**EXERCISE**: A copy is needed of each line in the records that has the word "cross".

╭─ DATASET RECORDS

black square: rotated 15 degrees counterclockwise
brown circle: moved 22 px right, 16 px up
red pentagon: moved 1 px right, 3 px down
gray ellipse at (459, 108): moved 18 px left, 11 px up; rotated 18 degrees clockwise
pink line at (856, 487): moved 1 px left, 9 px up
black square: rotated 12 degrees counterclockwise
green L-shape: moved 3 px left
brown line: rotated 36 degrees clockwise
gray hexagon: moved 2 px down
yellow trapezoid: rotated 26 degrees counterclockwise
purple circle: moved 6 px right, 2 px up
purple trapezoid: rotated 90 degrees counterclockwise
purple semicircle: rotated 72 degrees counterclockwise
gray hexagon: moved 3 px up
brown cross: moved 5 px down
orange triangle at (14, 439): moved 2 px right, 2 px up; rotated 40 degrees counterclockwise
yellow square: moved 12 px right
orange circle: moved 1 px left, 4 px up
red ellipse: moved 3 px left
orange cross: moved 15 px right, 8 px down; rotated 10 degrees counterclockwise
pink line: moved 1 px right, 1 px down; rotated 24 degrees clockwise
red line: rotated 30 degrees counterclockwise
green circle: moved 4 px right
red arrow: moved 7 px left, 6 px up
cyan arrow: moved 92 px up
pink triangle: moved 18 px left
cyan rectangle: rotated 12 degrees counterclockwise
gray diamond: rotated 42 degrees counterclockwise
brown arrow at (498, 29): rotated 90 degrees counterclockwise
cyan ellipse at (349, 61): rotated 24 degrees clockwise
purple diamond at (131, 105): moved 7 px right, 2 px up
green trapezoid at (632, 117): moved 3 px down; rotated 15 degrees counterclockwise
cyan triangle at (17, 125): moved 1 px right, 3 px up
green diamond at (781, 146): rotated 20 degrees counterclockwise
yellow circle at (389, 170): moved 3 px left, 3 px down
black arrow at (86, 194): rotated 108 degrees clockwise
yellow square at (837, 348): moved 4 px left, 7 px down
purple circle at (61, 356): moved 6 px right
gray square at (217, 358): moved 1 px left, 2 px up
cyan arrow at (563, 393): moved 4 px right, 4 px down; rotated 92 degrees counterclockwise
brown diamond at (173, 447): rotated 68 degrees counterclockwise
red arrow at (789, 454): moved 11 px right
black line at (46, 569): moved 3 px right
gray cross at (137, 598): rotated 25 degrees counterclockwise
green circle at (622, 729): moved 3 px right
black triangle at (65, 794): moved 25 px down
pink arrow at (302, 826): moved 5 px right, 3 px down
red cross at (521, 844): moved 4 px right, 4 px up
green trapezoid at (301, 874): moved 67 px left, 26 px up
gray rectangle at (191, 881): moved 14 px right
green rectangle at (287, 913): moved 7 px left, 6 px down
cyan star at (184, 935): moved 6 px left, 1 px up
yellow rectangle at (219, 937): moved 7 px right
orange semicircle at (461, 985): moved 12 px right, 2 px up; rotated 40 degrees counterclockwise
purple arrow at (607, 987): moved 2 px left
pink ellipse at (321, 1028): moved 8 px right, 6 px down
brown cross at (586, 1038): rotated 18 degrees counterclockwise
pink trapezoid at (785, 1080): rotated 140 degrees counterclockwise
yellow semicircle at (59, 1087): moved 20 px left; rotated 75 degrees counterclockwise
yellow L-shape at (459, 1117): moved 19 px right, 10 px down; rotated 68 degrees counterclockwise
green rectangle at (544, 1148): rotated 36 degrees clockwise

╰─

**TASK RESULT**:
brown cross: moved 5 px down
orange cross: moved 15 px right, 8 px down; rotated 10 degrees counterclockwise
gray cross at (137, 598): rotated 25 degrees counterclockwise
red cross at (521, 844): moved 4 px right, 4 px up
brown cross at (586, 1038): rotated 18 degrees counterclockwise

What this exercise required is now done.